**Task details:** Any picture must be dropped, but each line of the data should be duplicated exactly.

**Exercise data:**
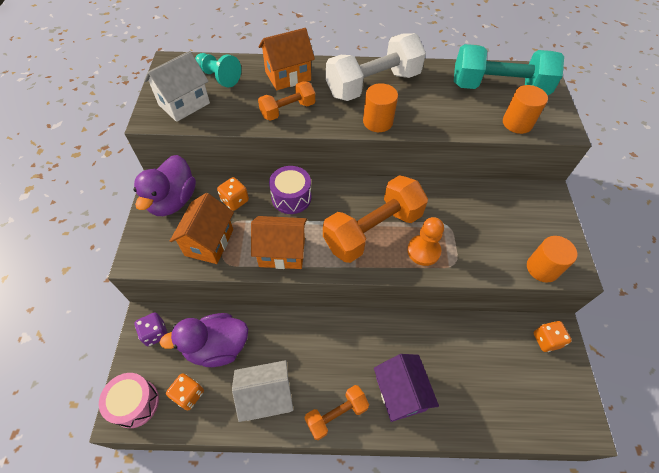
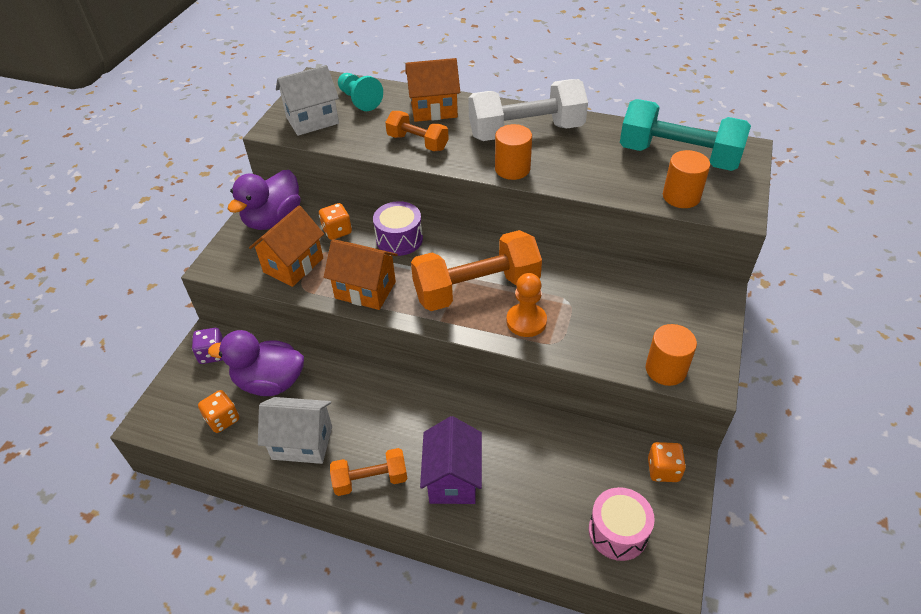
camera: 20 degrees right, 10 degrees down
(135, 403) = (167, 414): pink drum -> pink drum (618, 532)
(288, 110) = (418, 142): orange dumbbell -> orange dumbbell turned 45 degrees clockwise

**Response to the task:**
camera: 20 degrees right, 10 degrees down
(135, 403) = (167, 414): pink drum -> pink drum (618, 532)
(288, 110) = (418, 142): orange dumbbell -> orange dumbbell turned 45 degrees clockwise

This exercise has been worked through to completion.